### [EXERCISE AIM]
From the line containing "none -> yellow brick C2:C4 level 1" down to the line containing "yellow brick J7", copy out the entries below exactly, both lines included, and nothing else; pictures do not belong in the copy.

--*--

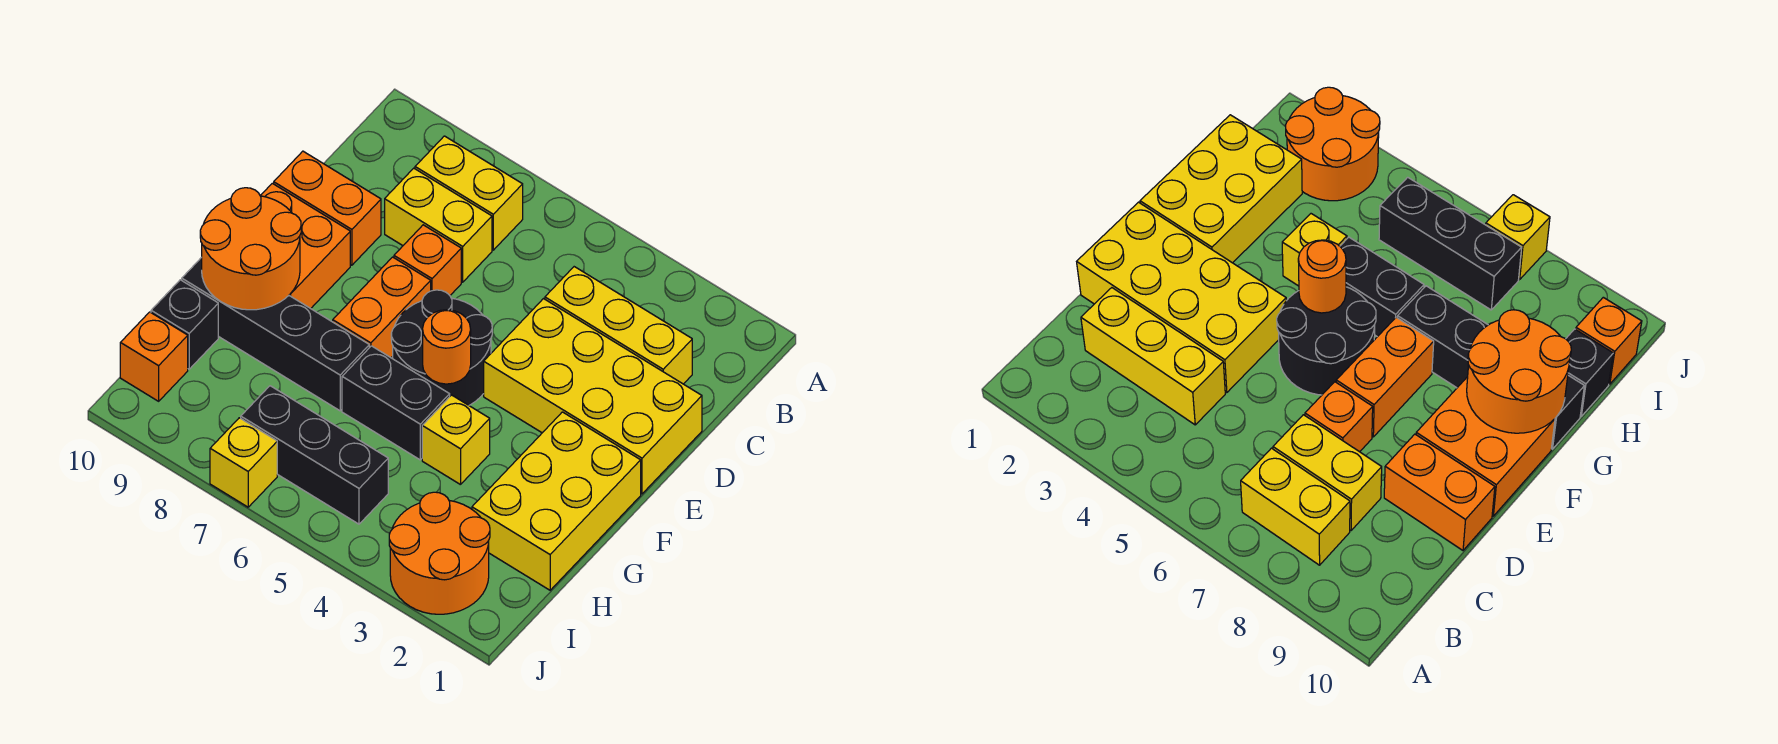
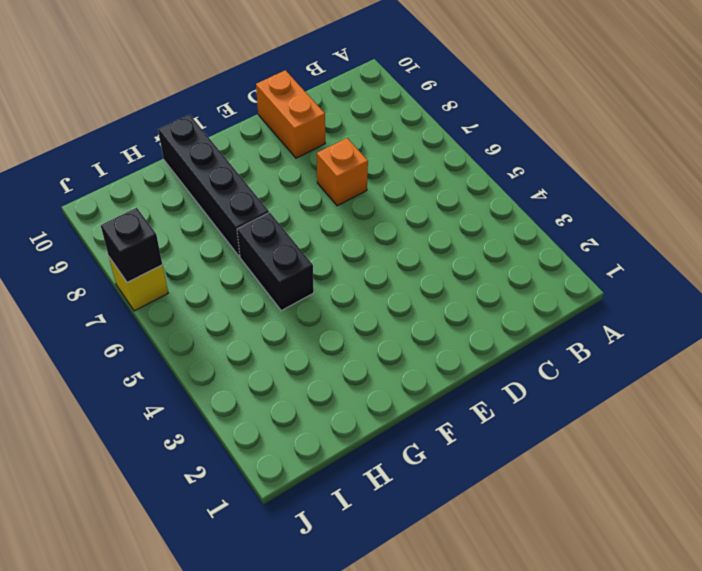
black brick J7 level 2 -> black brick H10 level 1
none -> yellow brick B7:B8 level 1
none -> yellow brick C2:C4 level 1
none -> yellow brick C7:C8 level 1

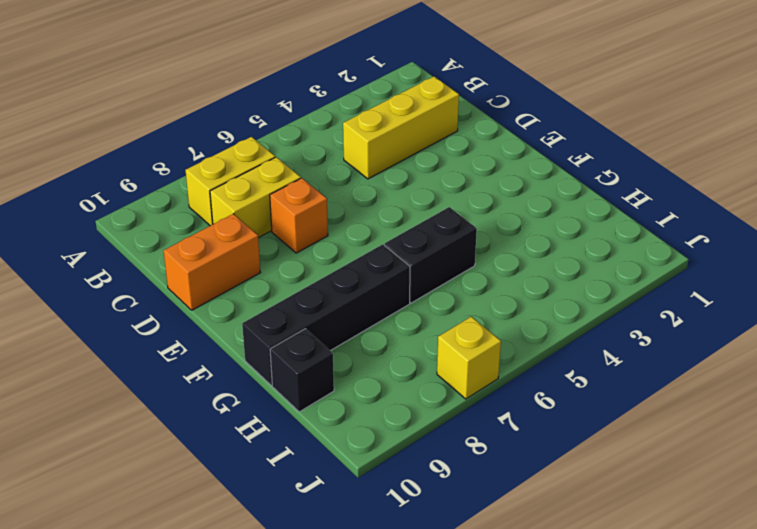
none -> yellow brick D1:E4 level 1
none -> black round brick E5:F6 level 1
none -> orange brick E7:F7 level 1

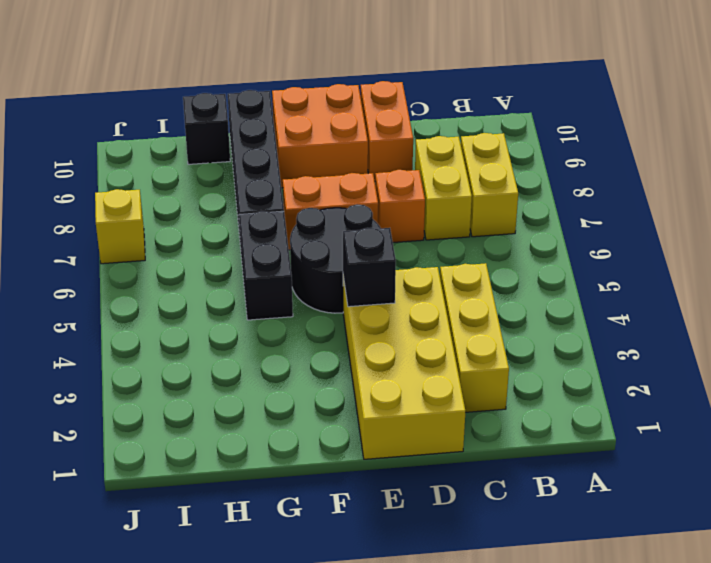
black brick E4 level 2 -> none
none -> yellow brick F1:H2 level 1
none -> yellow brick G4 level 1
none -> orange round brick I2:J3 level 1

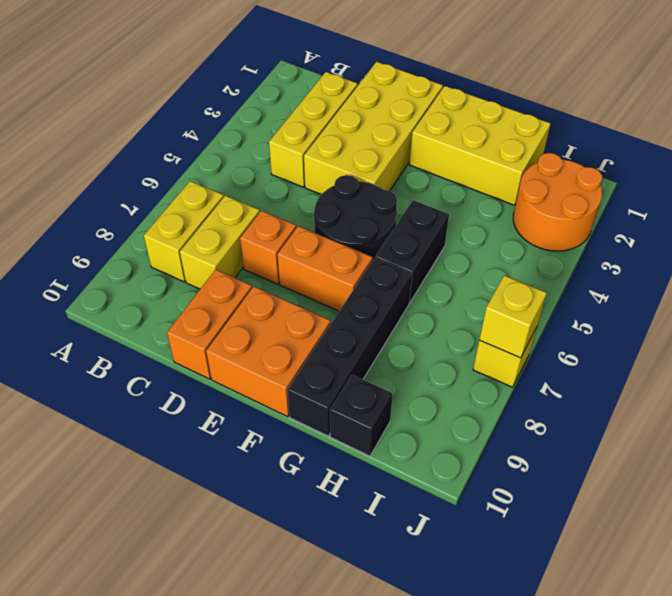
yellow brick J7 level 2 -> yellow brick G4 level 1
none -> black brick I5:I7 level 1
none -> orange brick I10 level 1
none -> orange round brick F5 level 2

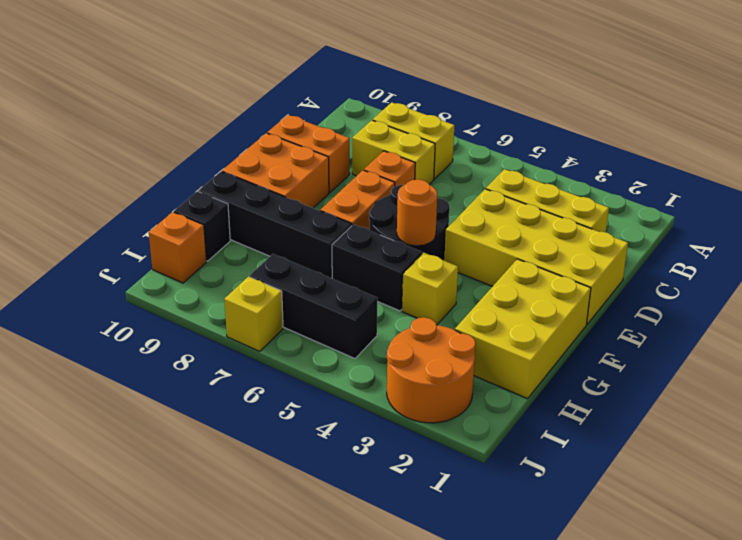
none -> orange round brick F9:G10 level 2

--*--

### [SOLVED EXERCISE]
none -> yellow brick C2:C4 level 1
none -> yellow brick C7:C8 level 1

none -> yellow brick D1:E4 level 1
none -> black round brick E5:F6 level 1
none -> orange brick E7:F7 level 1

black brick E4 level 2 -> none
none -> yellow brick F1:H2 level 1
none -> yellow brick G4 level 1
none -> orange round brick I2:J3 level 1

yellow brick J7 level 2 -> yellow brick G4 level 1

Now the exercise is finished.